__Aim of the task__. Omitting every picture, output the records below exactly, please.

Scene image comparisons:

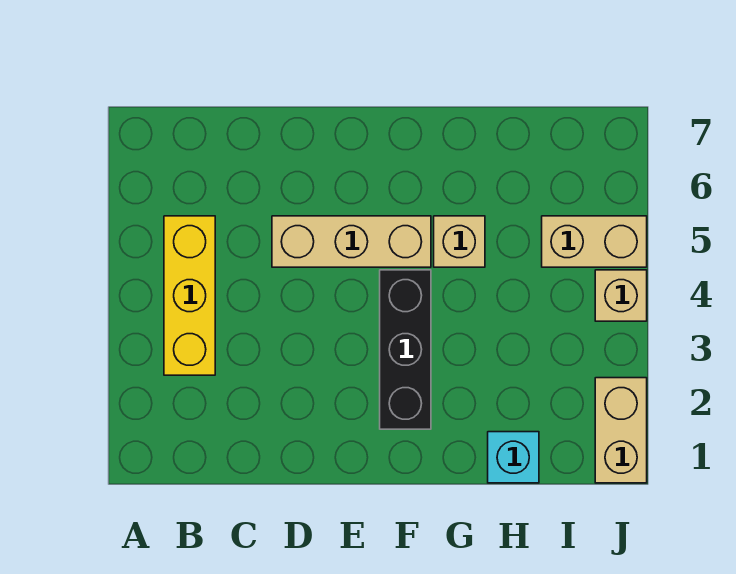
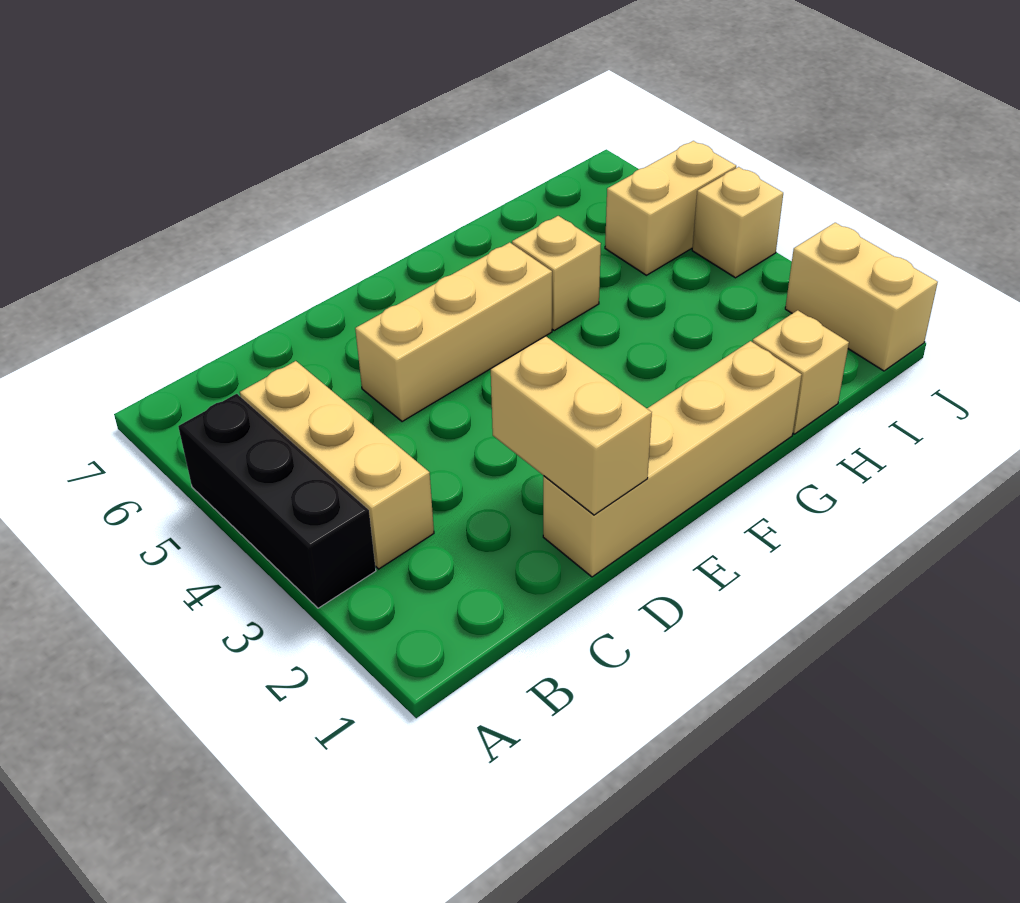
yellow 1x3 brick [164,216,215,375] -> tan 1x3 brick [240,361,434,569]
none -> tan 1x4 brick [543,341,802,577]
none -> tan 1x2 brick [491,336,652,515]
black 1x3 brick [380,270,431,429] -> black 1x3 brick moved to [178,394,376,608]
cyan 1x1 brick [488,432,539,483] -> tan 1x1 brick [753,310,849,434]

__Your solution__.
yellow 1x3 brick [164,216,215,375] -> tan 1x3 brick [240,361,434,569]
none -> tan 1x4 brick [543,341,802,577]
none -> tan 1x2 brick [491,336,652,515]
black 1x3 brick [380,270,431,429] -> black 1x3 brick moved to [178,394,376,608]
cyan 1x1 brick [488,432,539,483] -> tan 1x1 brick [753,310,849,434]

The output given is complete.